EXERCISE AIM:
An exact copy of every entry is needed, without any of the pictures.

RECORD EXTRACTS: Begin

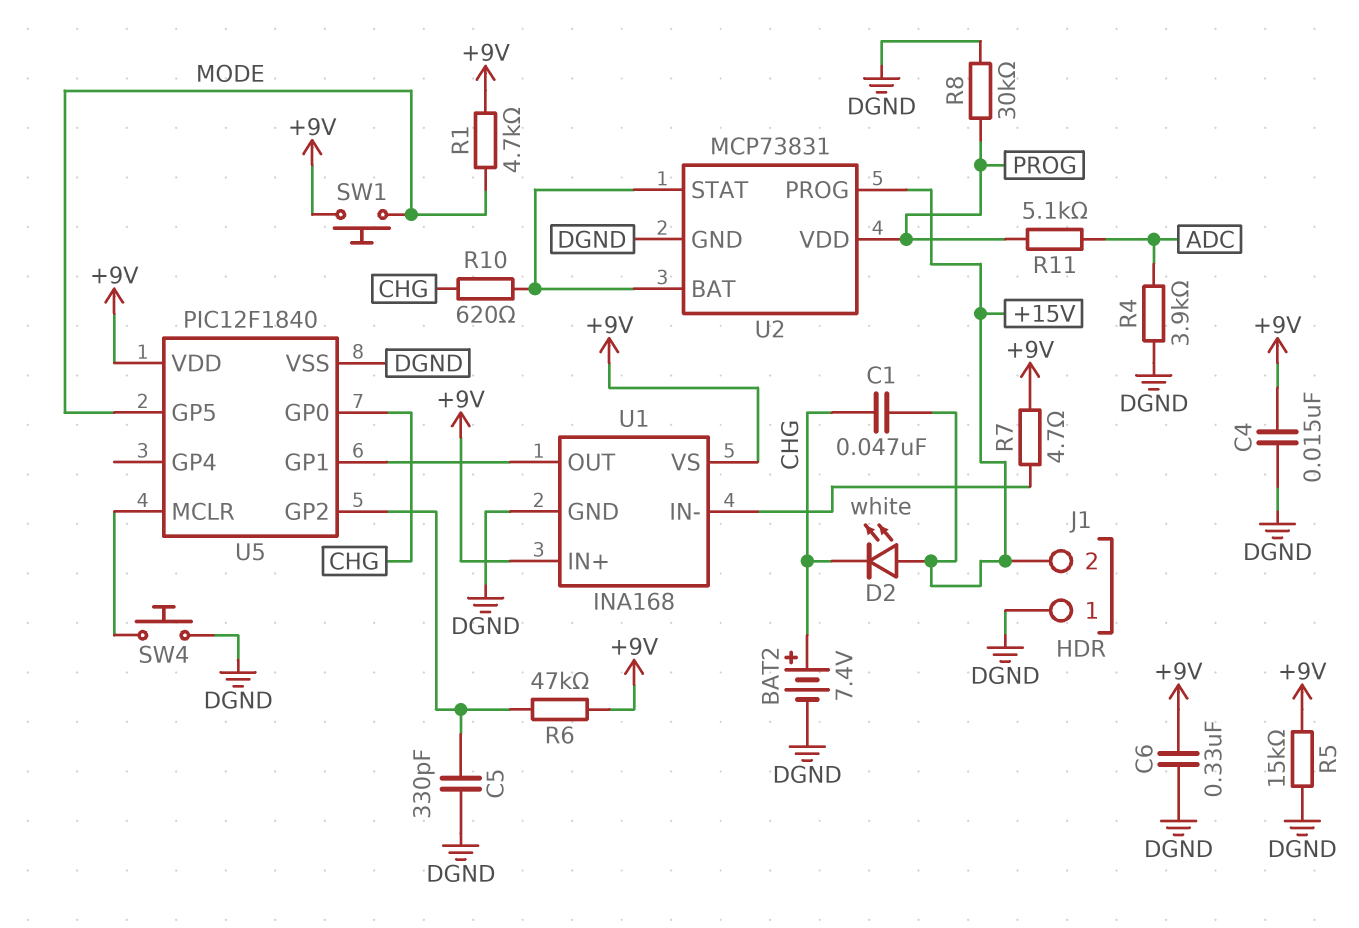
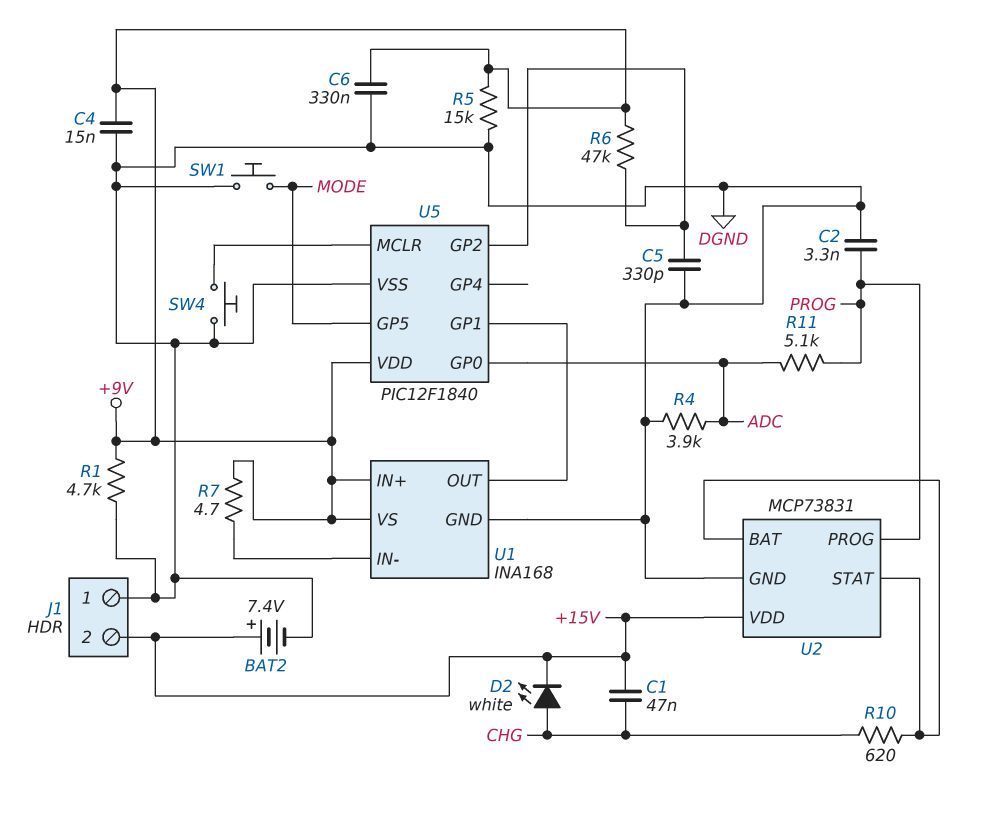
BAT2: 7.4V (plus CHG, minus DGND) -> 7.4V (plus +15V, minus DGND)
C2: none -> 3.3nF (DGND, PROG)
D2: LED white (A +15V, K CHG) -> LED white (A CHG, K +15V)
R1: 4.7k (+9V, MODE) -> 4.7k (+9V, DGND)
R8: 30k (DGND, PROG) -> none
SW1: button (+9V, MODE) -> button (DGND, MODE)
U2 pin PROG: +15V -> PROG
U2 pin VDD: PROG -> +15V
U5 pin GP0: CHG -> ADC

RECORD EXTRACTS: End

REPLY:
BAT2: 7.4V (plus CHG, minus DGND) -> 7.4V (plus +15V, minus DGND)
C2: none -> 3.3nF (DGND, PROG)
D2: LED white (A +15V, K CHG) -> LED white (A CHG, K +15V)
R1: 4.7k (+9V, MODE) -> 4.7k (+9V, DGND)
R8: 30k (DGND, PROG) -> none
SW1: button (+9V, MODE) -> button (DGND, MODE)
U2 pin PROG: +15V -> PROG
U2 pin VDD: PROG -> +15V
U5 pin GP0: CHG -> ADC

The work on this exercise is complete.